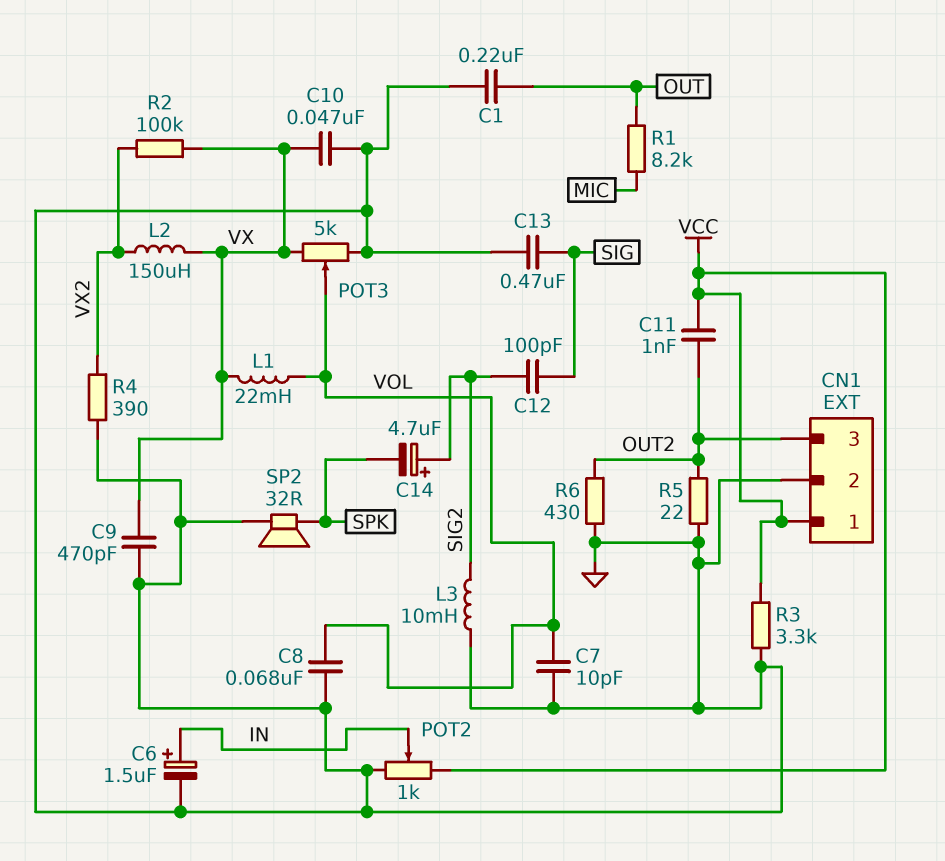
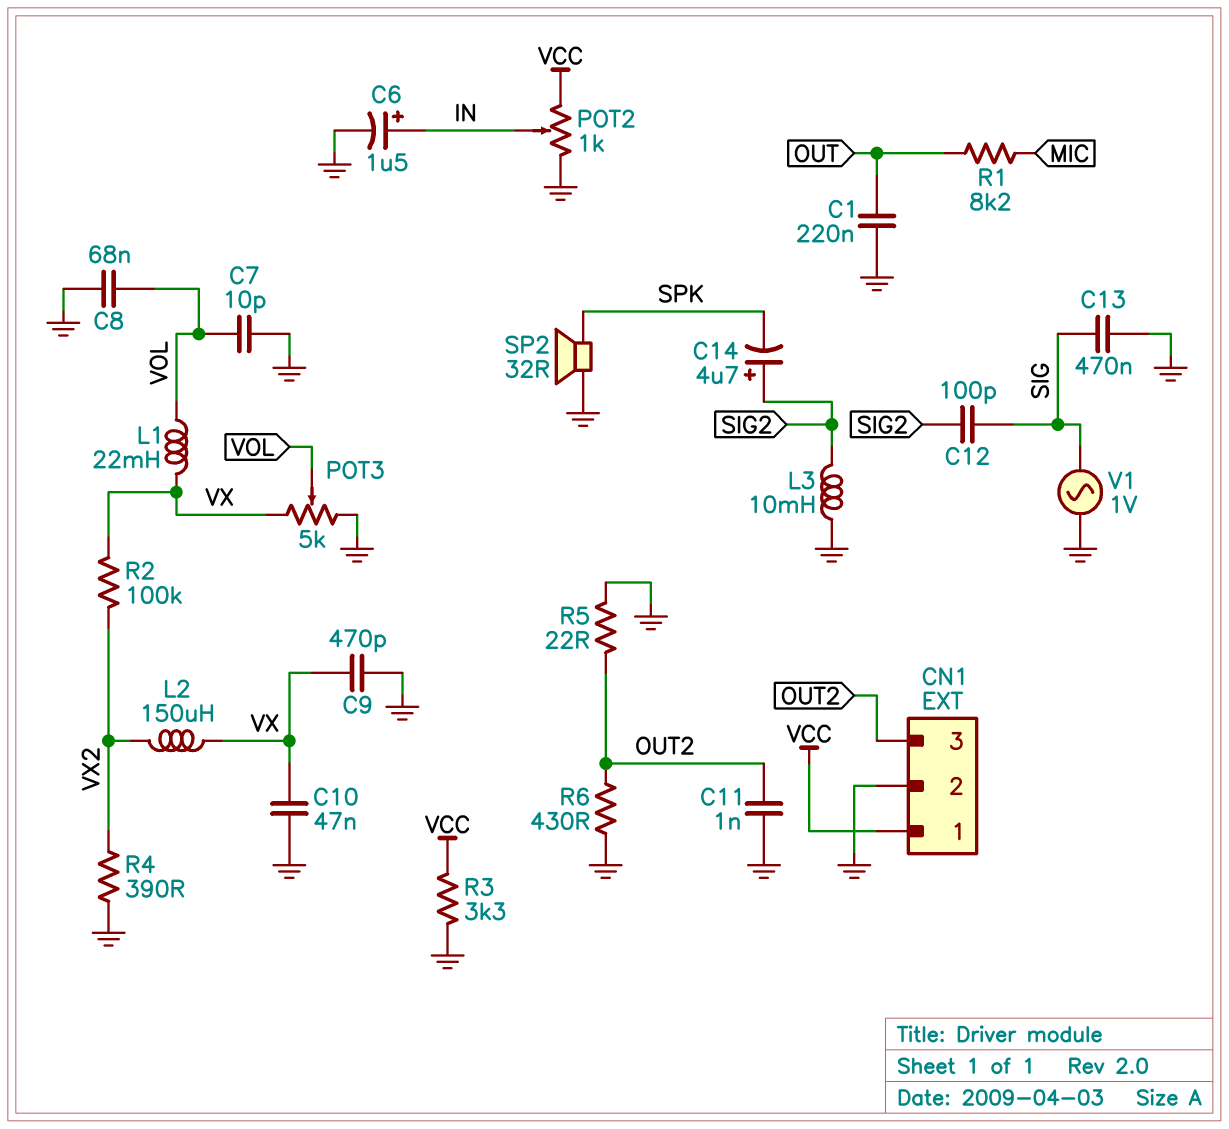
C11: 1nF (OUT2, VCC) -> 1nF (GND, OUT2)
V1: none -> AC 1V (GND, SIG)

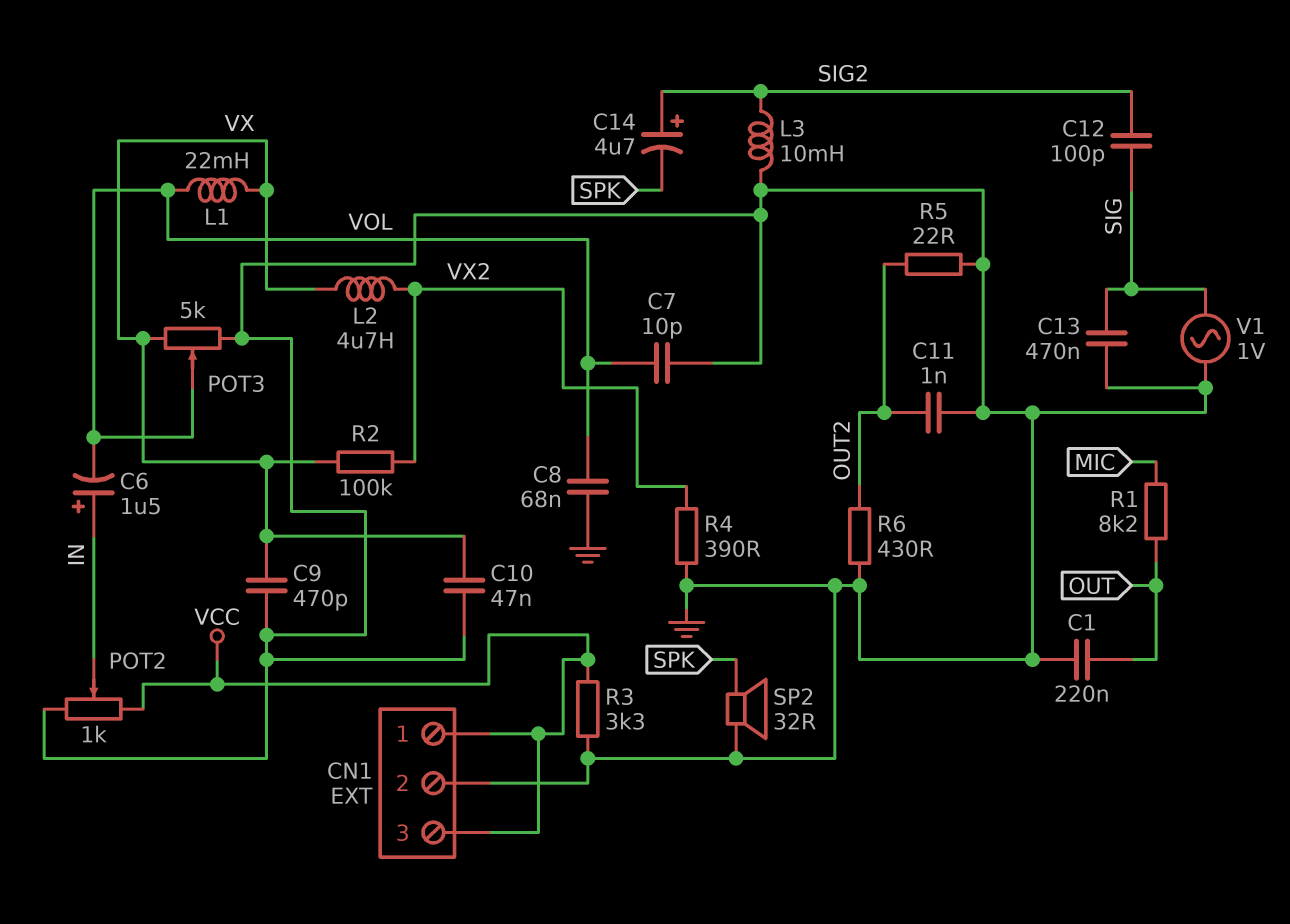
C6: 1.5uF (plus IN, minus GND) -> 1.5uF (plus IN, minus VOL)
CN1 pin 3: OUT2 -> VCC
L2: 150uH (VX, VX2) -> 4.7uH (VX, VX2)

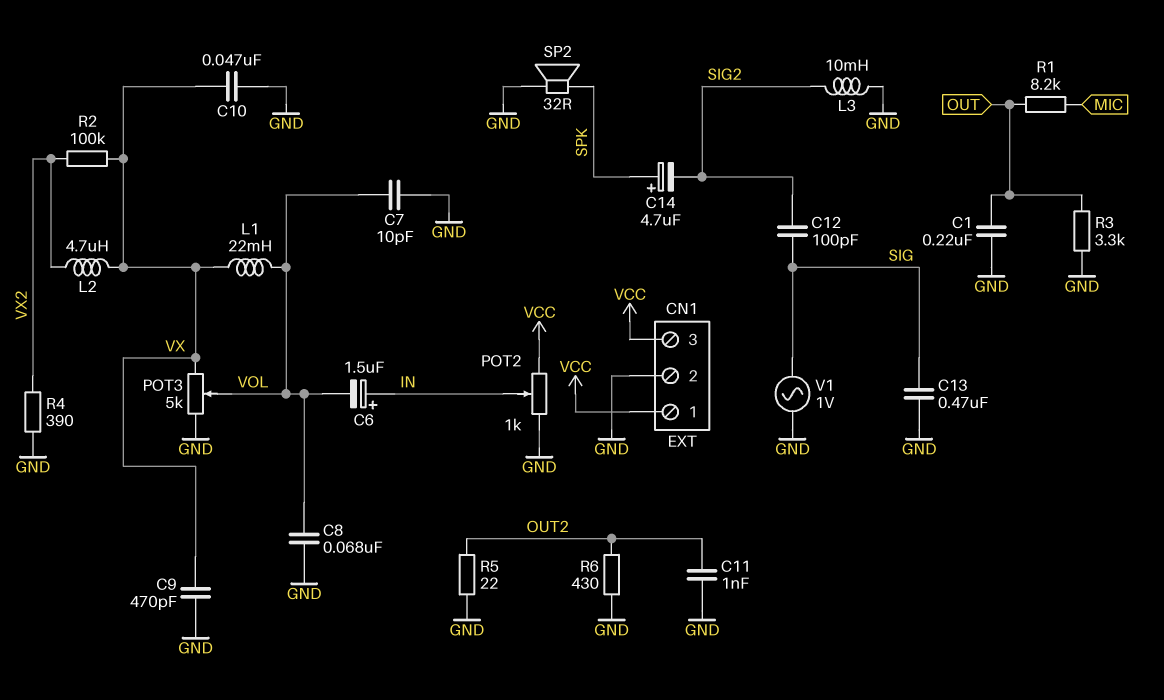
C14: 4.7uF (plus SIG2, minus SPK) -> 4.7uF (plus SPK, minus SIG2)
R3: 3.3k (GND, VCC) -> 3.3k (GND, OUT)

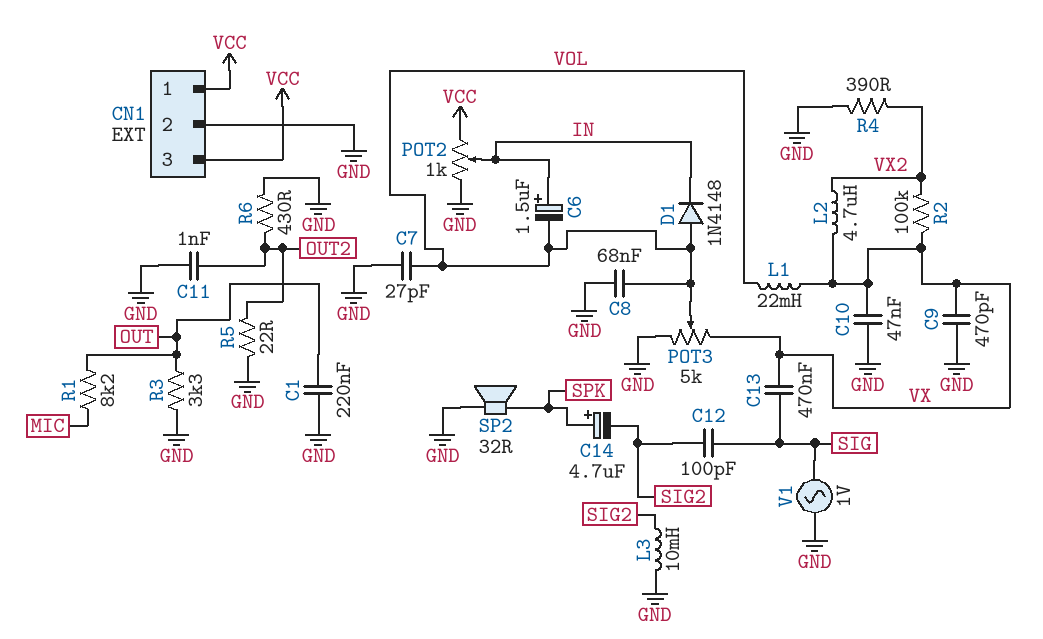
C7: 10pF (GND, VOL) -> 27pF (GND, VOL)
C13: 470nF (GND, SIG) -> 470nF (SIG, VX)
D1: none -> diode 1N4148 (A VOL, K IN)

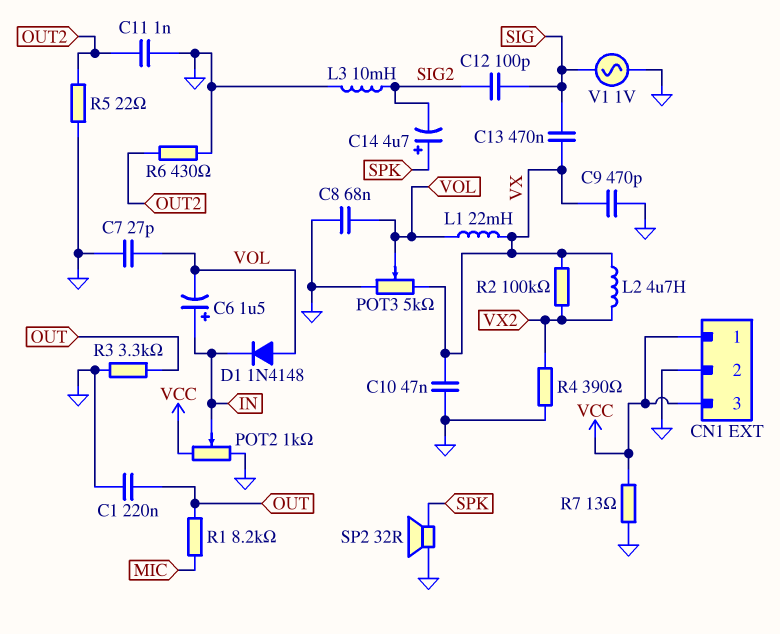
R7: none -> 13 (GND, VCC)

----

▶ _Work task_
I would like the lines from the one with "C14: 4.7uF (plus" through the last line of the data above retyped exactly, with pictures left out, please.

▶ _Expected output_
C14: 4.7uF (plus SIG2, minus SPK) -> 4.7uF (plus SPK, minus SIG2)
R3: 3.3k (GND, VCC) -> 3.3k (GND, OUT)

C7: 10pF (GND, VOL) -> 27pF (GND, VOL)
C13: 470nF (GND, SIG) -> 470nF (SIG, VX)
D1: none -> diode 1N4148 (A VOL, K IN)

R7: none -> 13 (GND, VCC)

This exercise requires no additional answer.